=== Section Start ===

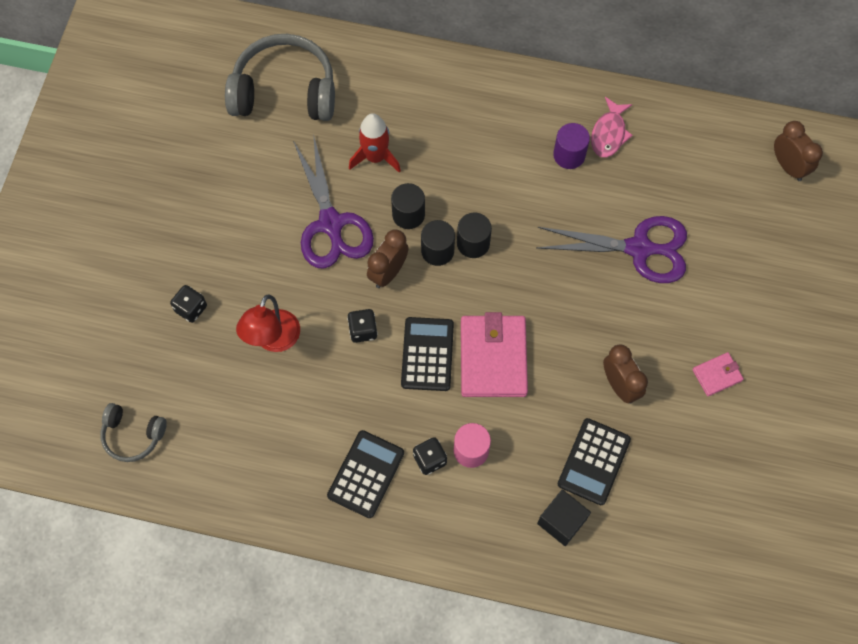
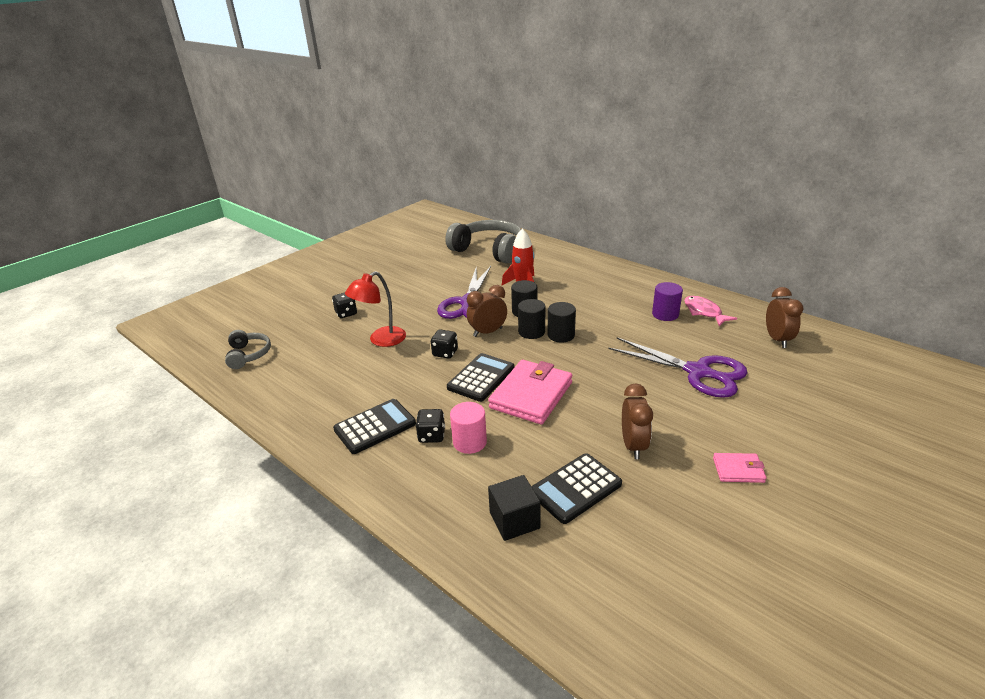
camera: 30 degrees right, 35 degrees down
(133, 435) = (248, 355): grey headphones -> grey headphones turned 150 degrees counterclockwise
(609, 133) = (704, 312): pink fish -> pink fish turned 105 degrees clockwise
(788, 166) = (864, 363): brown clock -> brown clock (777, 339)

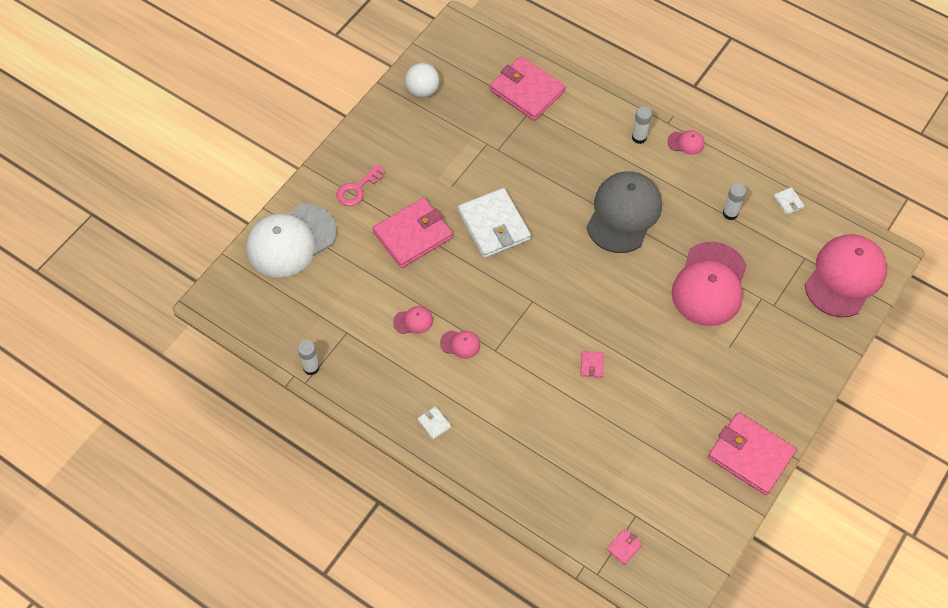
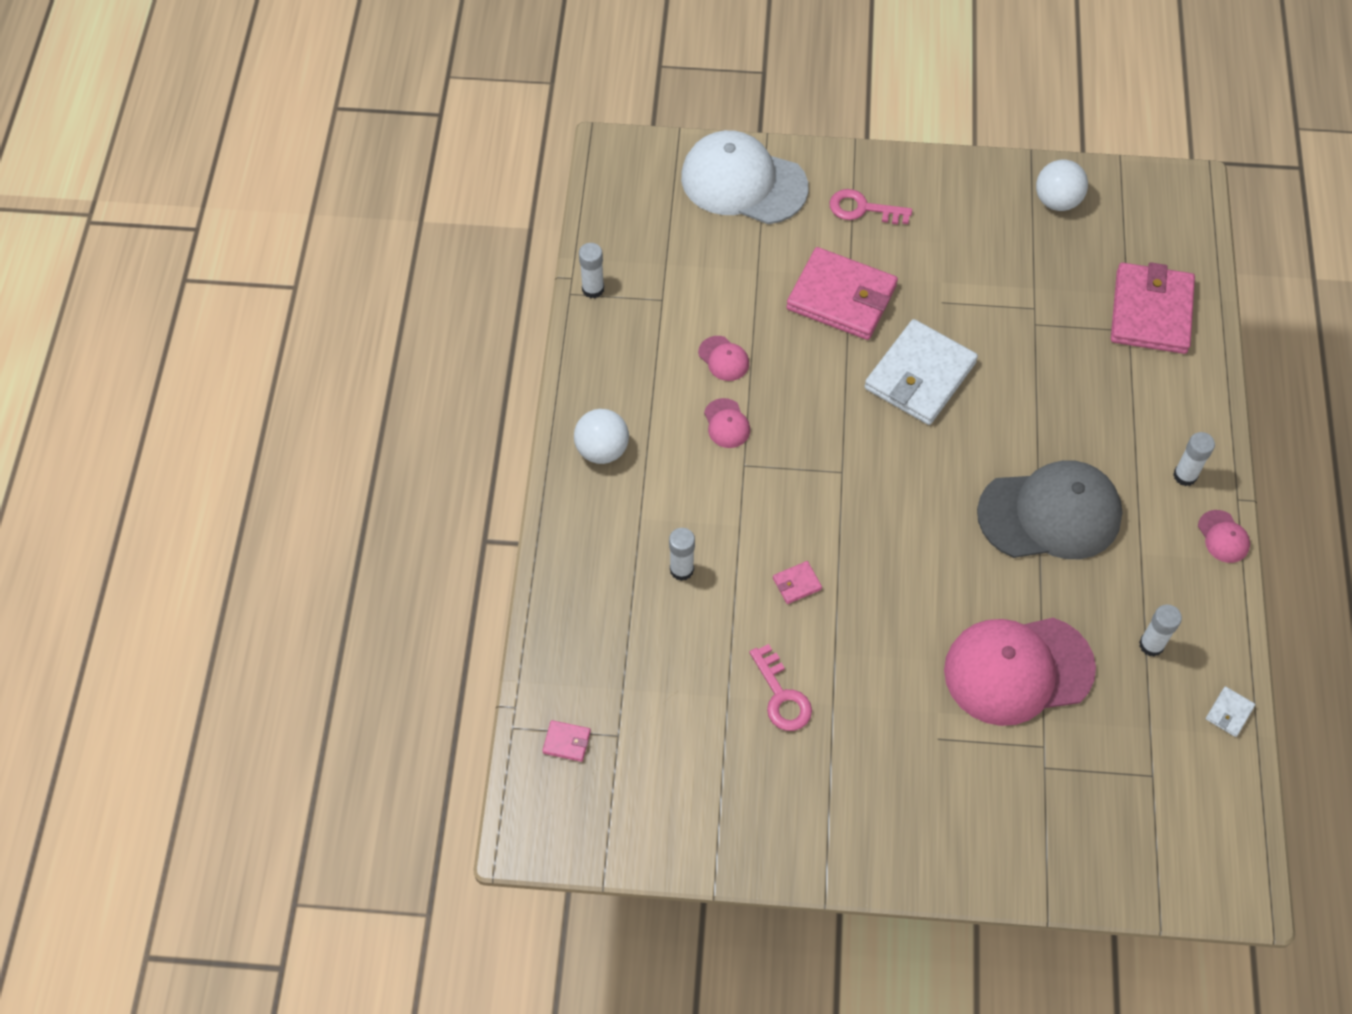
camera: 60 degrees right, 0 degrees up
(434, 423) = (602, 450): white wallet -> white ball
(545, 422) = (681, 569): none -> white glue stick
(659, 412) = (781, 696): none -> pink key
(750, 455) = (791, 839): pink wallet -> none
(845, 277) = (1161, 844): pink cap -> none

=== Section End ===

**WHAT THE EXERCISE ASKS**:
Copy exactly, word for word, the line with "(434, 423) = (602, 450): white" through the final line of the listing.

**RESPONSE TO THE EXERCISE**:
(434, 423) = (602, 450): white wallet -> white ball
(545, 422) = (681, 569): none -> white glue stick
(659, 412) = (781, 696): none -> pink key
(750, 455) = (791, 839): pink wallet -> none
(845, 277) = (1161, 844): pink cap -> none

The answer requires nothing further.